● **WHAT YOU ARE ASKED TO DO**: Everything in the data should be repeated exactly, save for the images.

==== GIVEN INFORMATION

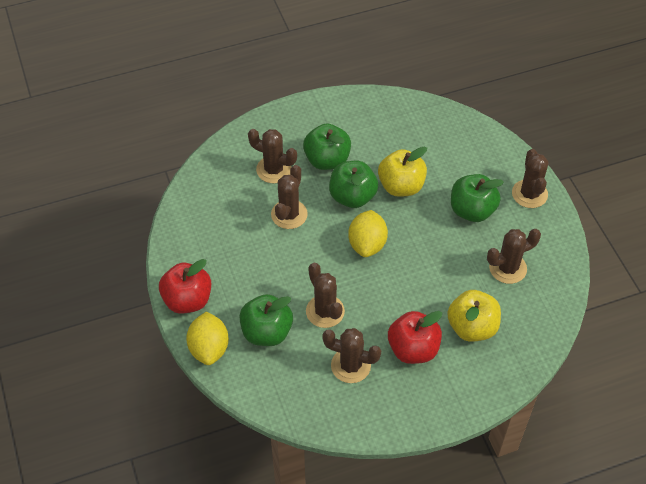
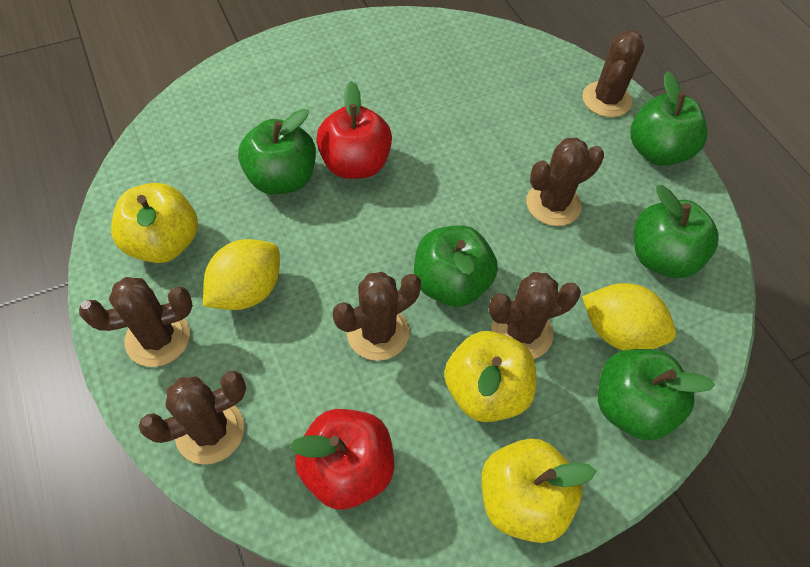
green apple: 4 -> 5
yellow apple: 2 -> 3

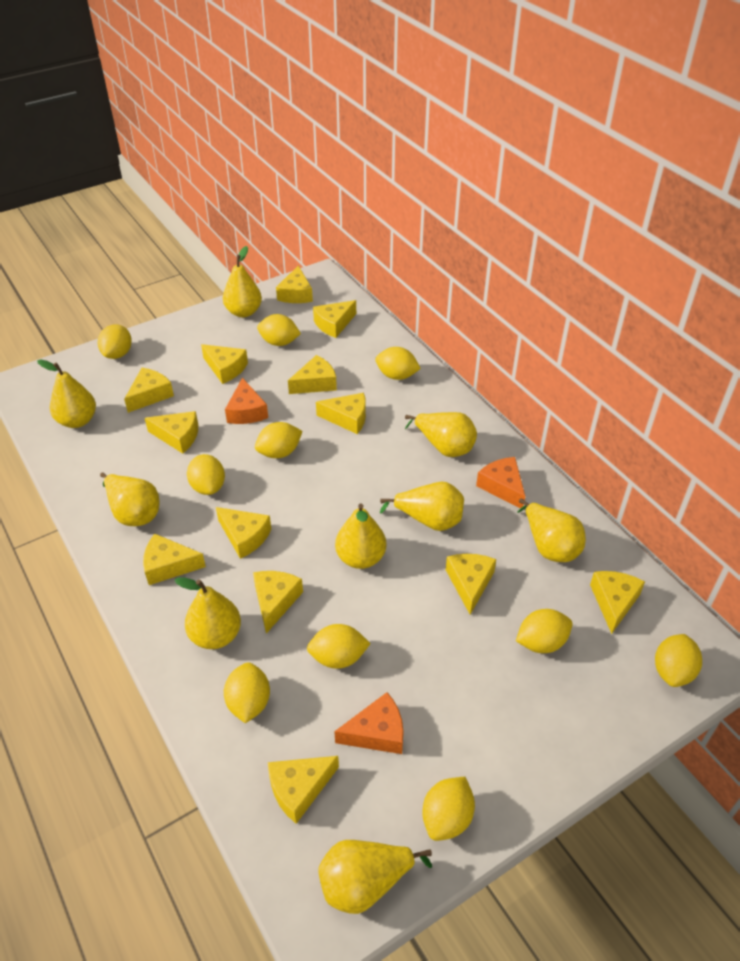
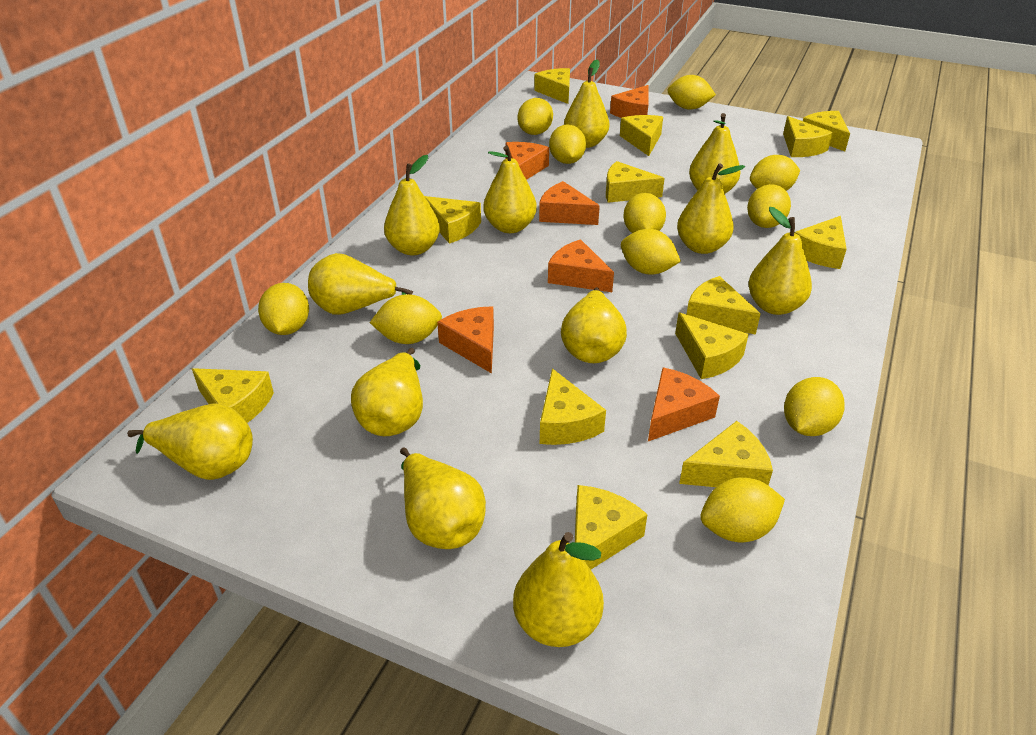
orange cheese: 3 -> 6
yellow lemon: 10 -> 11
yellow pear: 9 -> 12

========

● **PROBLEM SOLUTION**:
green apple: 4 -> 5
yellow apple: 2 -> 3

orange cheese: 3 -> 6
yellow lemon: 10 -> 11
yellow pear: 9 -> 12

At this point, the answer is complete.